▶ **DATA RECORDS**
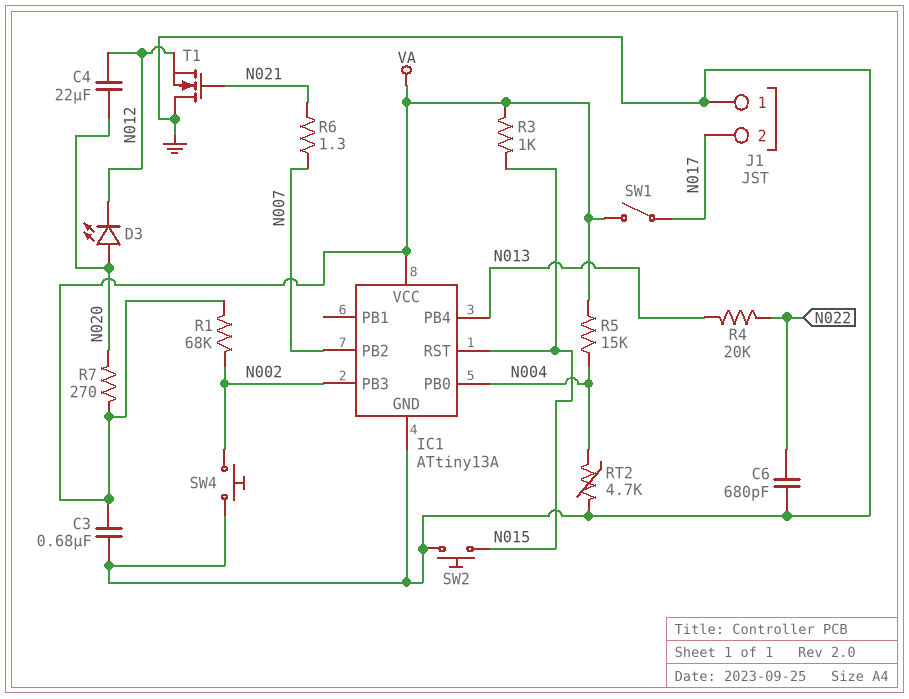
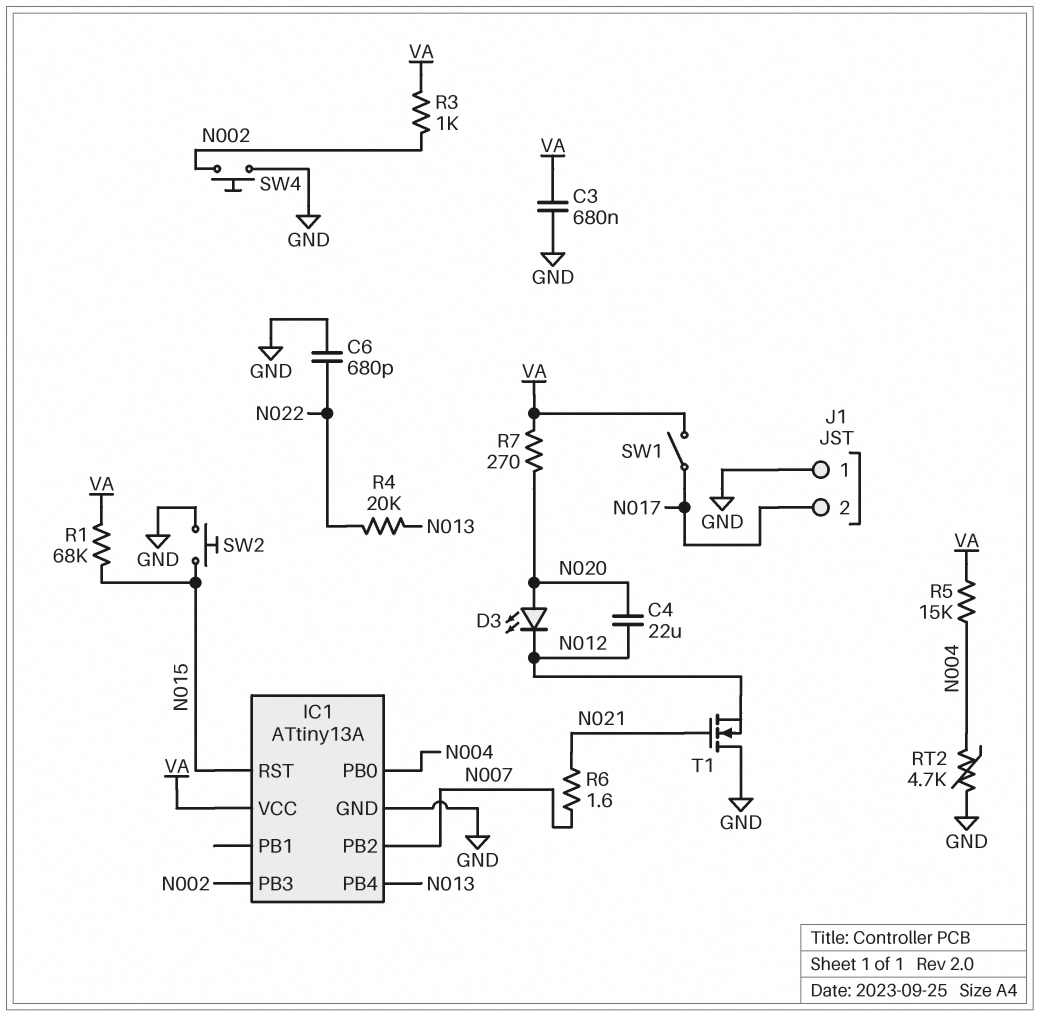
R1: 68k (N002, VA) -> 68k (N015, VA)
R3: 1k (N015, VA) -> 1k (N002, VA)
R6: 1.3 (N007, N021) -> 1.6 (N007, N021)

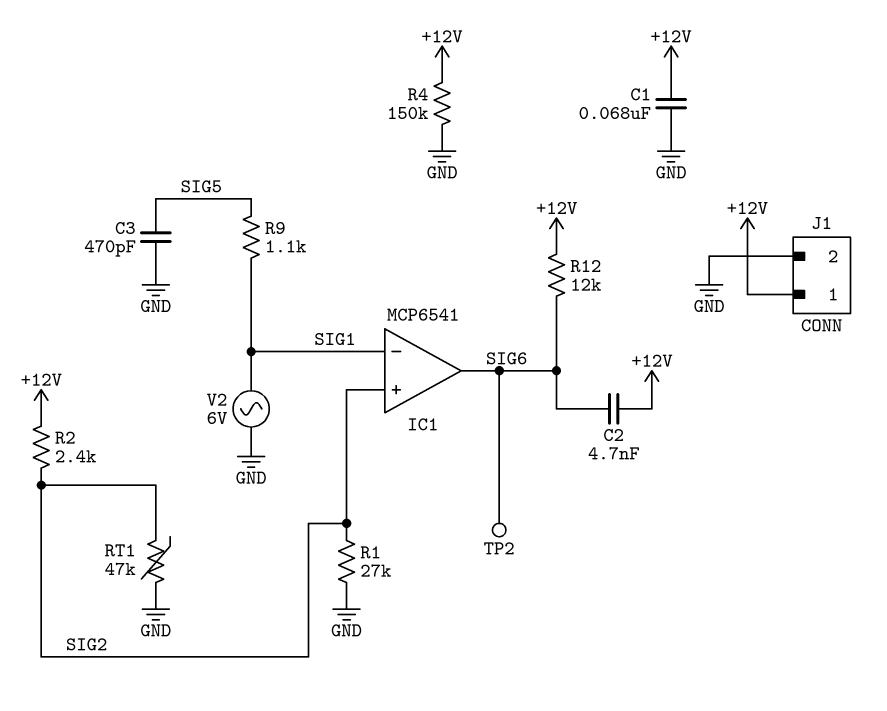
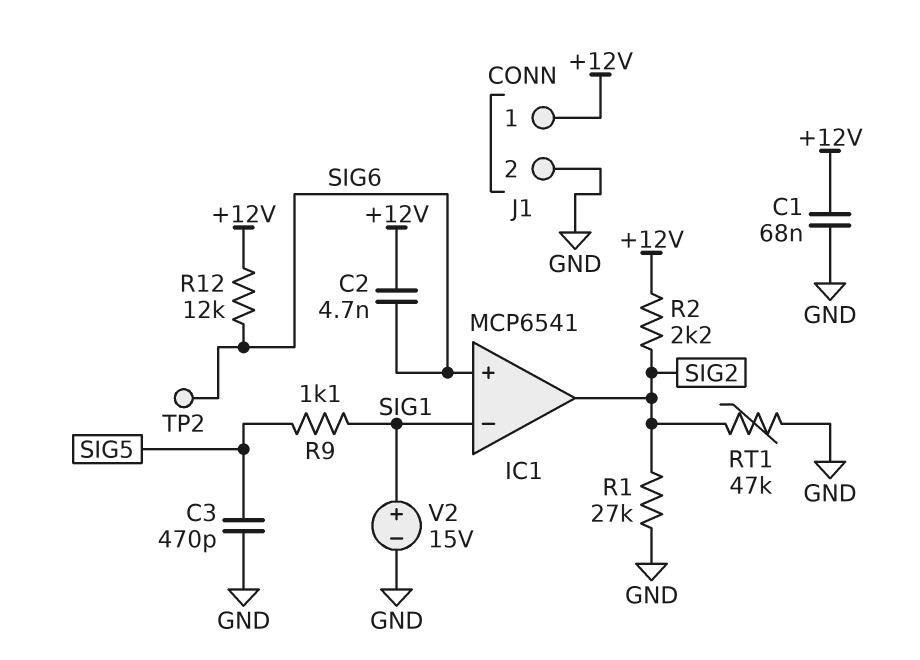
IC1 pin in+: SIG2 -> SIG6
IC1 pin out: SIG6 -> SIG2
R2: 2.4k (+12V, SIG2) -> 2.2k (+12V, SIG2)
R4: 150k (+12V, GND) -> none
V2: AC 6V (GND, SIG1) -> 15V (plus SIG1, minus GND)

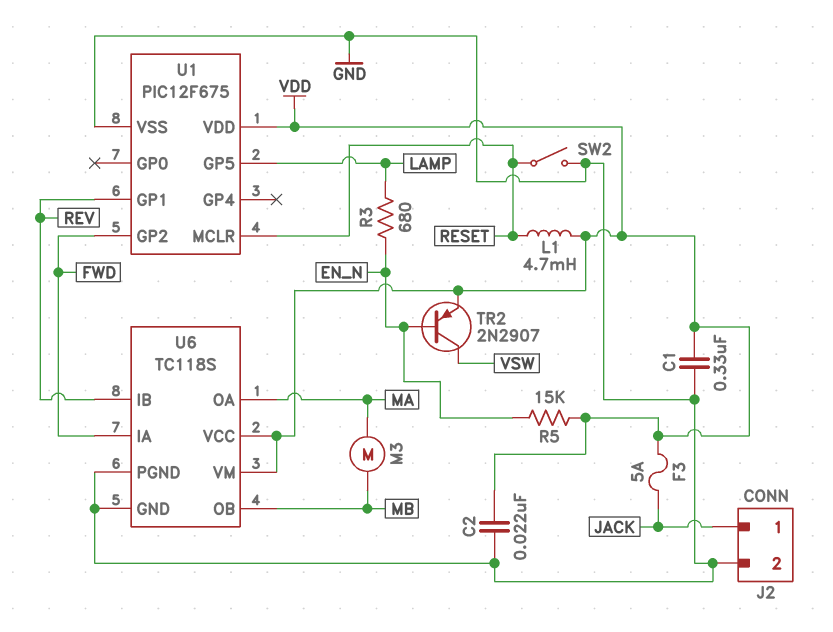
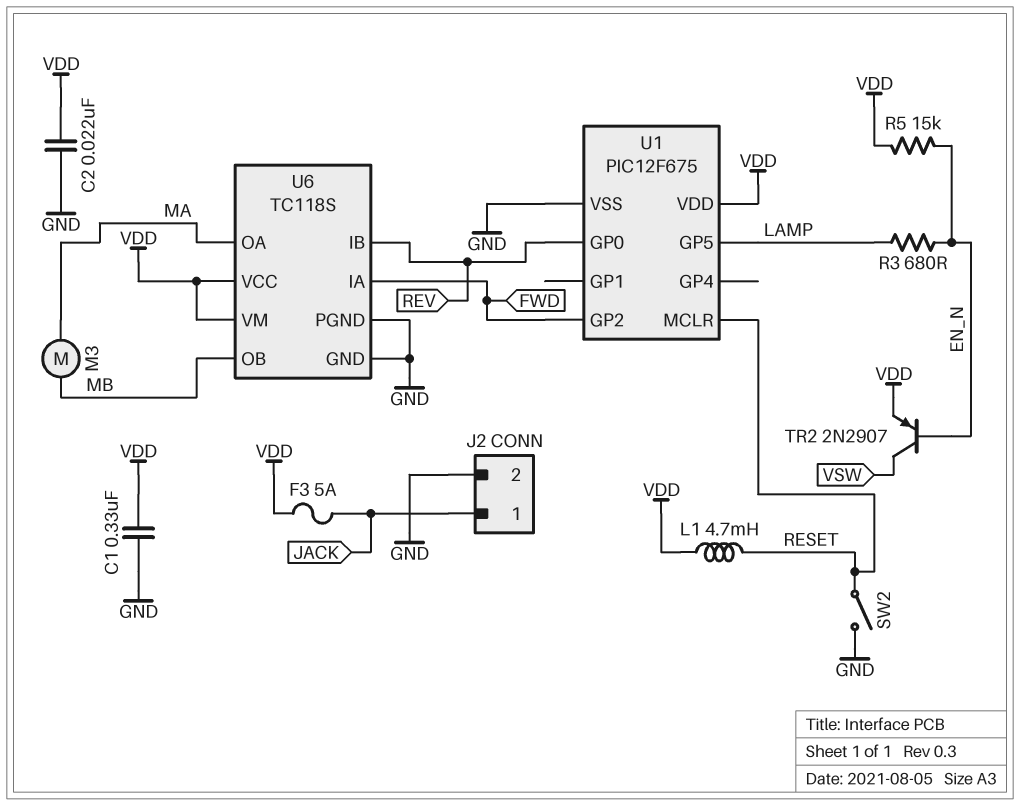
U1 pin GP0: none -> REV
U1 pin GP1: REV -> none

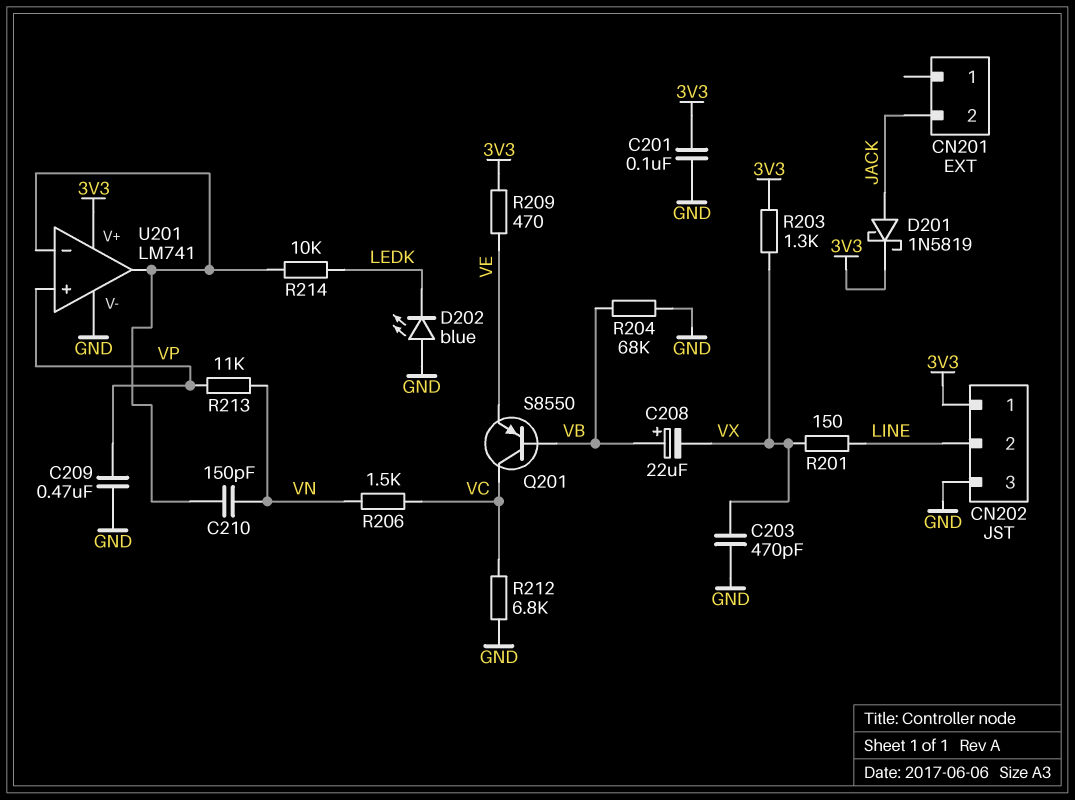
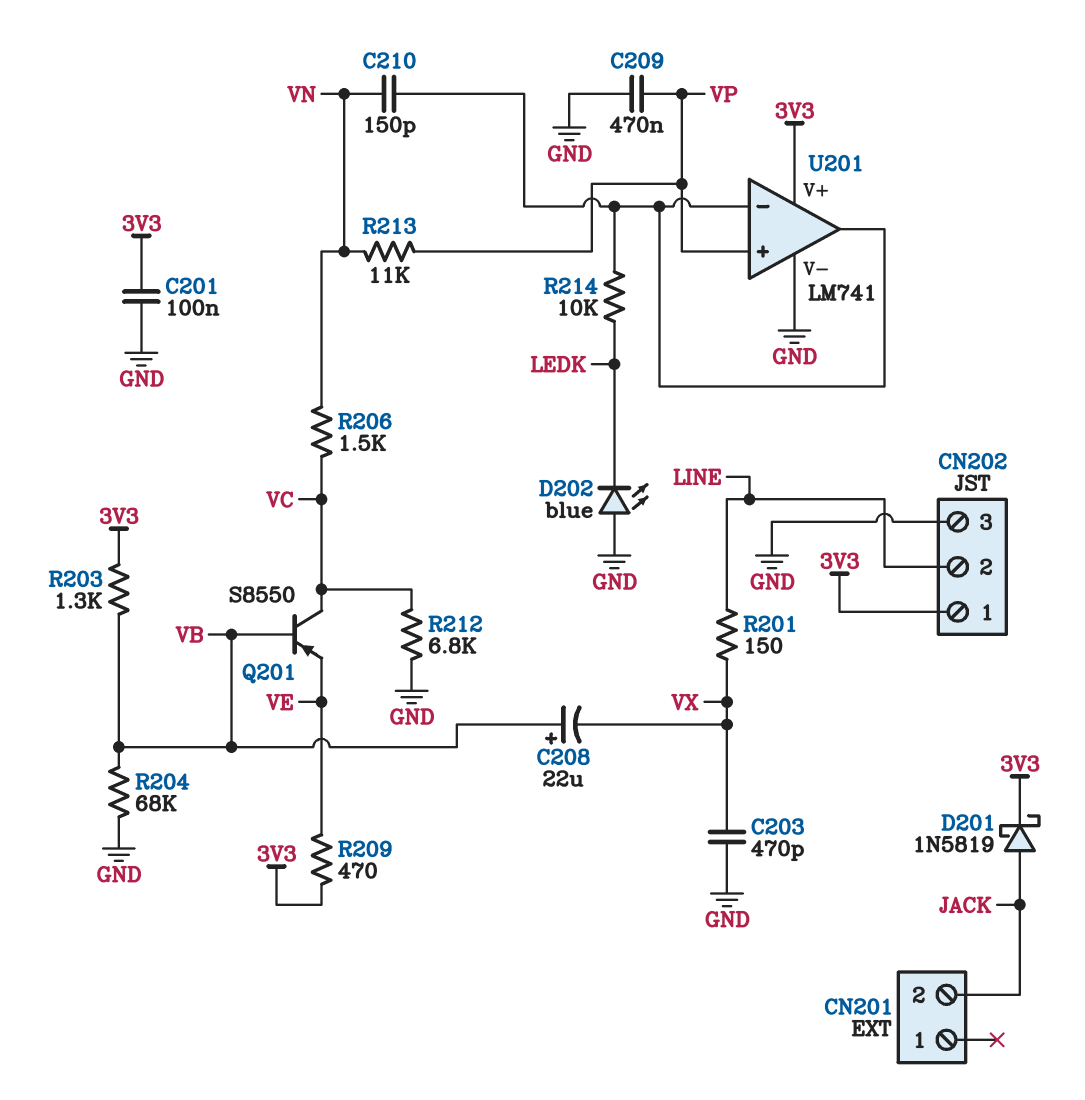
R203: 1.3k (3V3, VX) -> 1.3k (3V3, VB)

▶ **PROBLEM TO SOLVE**
In your copy, include no pictures; print every line above exactly.

▶ **YOUR RESPONSE**
R1: 68k (N002, VA) -> 68k (N015, VA)
R3: 1k (N015, VA) -> 1k (N002, VA)
R6: 1.3 (N007, N021) -> 1.6 (N007, N021)

IC1 pin in+: SIG2 -> SIG6
IC1 pin out: SIG6 -> SIG2
R2: 2.4k (+12V, SIG2) -> 2.2k (+12V, SIG2)
R4: 150k (+12V, GND) -> none
V2: AC 6V (GND, SIG1) -> 15V (plus SIG1, minus GND)

U1 pin GP0: none -> REV
U1 pin GP1: REV -> none

R203: 1.3k (3V3, VX) -> 1.3k (3V3, VB)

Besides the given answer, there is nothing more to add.